*** Data provided ***
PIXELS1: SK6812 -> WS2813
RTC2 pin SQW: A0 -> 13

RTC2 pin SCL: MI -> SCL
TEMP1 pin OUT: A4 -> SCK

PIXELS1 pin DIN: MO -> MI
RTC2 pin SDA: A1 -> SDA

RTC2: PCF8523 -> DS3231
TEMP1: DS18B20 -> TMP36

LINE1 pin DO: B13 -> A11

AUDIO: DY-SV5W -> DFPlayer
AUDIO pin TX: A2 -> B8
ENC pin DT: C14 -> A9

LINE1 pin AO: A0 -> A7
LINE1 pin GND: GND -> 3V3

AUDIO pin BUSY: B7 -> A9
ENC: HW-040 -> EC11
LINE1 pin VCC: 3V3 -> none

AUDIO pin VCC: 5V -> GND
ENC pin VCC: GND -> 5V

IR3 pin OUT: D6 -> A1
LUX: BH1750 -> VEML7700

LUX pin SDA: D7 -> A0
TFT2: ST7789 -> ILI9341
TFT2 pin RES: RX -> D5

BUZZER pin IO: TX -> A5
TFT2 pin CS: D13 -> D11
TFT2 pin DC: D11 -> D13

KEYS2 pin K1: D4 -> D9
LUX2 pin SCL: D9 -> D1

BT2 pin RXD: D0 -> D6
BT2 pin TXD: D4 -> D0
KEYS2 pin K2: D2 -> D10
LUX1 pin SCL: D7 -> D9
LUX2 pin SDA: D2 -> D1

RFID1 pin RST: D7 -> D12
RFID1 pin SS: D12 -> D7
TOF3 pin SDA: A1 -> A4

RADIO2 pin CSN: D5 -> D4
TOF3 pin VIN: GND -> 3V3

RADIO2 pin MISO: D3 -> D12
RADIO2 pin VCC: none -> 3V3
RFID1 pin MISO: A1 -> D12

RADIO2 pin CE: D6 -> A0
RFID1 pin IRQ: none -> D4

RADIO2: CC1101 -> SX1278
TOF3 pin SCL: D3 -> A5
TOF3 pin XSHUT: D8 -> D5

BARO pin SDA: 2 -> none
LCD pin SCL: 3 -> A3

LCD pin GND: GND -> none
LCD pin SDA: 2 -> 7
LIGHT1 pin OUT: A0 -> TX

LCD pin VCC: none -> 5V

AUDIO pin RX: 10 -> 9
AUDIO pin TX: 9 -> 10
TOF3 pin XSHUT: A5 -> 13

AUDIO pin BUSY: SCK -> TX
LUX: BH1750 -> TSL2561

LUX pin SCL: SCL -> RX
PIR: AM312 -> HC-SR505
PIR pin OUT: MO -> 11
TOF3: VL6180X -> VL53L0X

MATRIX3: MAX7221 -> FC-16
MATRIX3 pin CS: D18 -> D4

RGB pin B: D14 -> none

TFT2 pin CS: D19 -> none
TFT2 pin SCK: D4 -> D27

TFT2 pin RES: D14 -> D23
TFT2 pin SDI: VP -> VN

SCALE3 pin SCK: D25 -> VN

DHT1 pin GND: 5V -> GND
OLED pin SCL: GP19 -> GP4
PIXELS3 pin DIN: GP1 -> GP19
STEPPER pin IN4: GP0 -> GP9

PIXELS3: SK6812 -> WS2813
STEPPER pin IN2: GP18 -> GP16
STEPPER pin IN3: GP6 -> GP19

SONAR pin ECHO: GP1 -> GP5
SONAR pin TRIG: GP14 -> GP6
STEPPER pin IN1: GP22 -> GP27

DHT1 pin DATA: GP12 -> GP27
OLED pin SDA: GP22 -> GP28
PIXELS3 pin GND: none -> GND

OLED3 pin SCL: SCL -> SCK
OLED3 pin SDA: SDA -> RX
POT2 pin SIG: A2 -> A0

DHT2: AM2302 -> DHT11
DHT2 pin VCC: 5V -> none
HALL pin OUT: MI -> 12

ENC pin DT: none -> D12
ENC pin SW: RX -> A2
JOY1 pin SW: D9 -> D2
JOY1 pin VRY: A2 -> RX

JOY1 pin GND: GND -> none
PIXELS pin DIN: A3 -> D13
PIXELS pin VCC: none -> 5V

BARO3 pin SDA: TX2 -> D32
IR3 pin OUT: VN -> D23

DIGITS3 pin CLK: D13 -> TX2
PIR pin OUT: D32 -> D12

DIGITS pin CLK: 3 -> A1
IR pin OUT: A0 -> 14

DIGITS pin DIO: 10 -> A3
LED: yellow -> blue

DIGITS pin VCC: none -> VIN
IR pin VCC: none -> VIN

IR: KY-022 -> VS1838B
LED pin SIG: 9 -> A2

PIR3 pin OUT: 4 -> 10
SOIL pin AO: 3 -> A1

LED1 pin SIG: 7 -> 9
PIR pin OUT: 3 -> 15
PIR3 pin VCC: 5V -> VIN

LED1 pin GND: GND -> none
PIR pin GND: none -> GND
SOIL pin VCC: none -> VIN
*** End of Data provided ***
* _Exercise instructions_:
Print exactly the lines of the listing above starting at the line containing "LINE1 pin DO: B13 -> A11" and ending at the line containing "RADIO2 pin MISO: D3 -> D12", both included.

* _Problem solution_:
LINE1 pin DO: B13 -> A11

AUDIO: DY-SV5W -> DFPlayer
AUDIO pin TX: A2 -> B8
ENC pin DT: C14 -> A9

LINE1 pin AO: A0 -> A7
LINE1 pin GND: GND -> 3V3

AUDIO pin BUSY: B7 -> A9
ENC: HW-040 -> EC11
LINE1 pin VCC: 3V3 -> none

AUDIO pin VCC: 5V -> GND
ENC pin VCC: GND -> 5V

IR3 pin OUT: D6 -> A1
LUX: BH1750 -> VEML7700

LUX pin SDA: D7 -> A0
TFT2: ST7789 -> ILI9341
TFT2 pin RES: RX -> D5

BUZZER pin IO: TX -> A5
TFT2 pin CS: D13 -> D11
TFT2 pin DC: D11 -> D13

KEYS2 pin K1: D4 -> D9
LUX2 pin SCL: D9 -> D1

BT2 pin RXD: D0 -> D6
BT2 pin TXD: D4 -> D0
KEYS2 pin K2: D2 -> D10
LUX1 pin SCL: D7 -> D9
LUX2 pin SDA: D2 -> D1

RFID1 pin RST: D7 -> D12
RFID1 pin SS: D12 -> D7
TOF3 pin SDA: A1 -> A4

RADIO2 pin CSN: D5 -> D4
TOF3 pin VIN: GND -> 3V3

RADIO2 pin MISO: D3 -> D12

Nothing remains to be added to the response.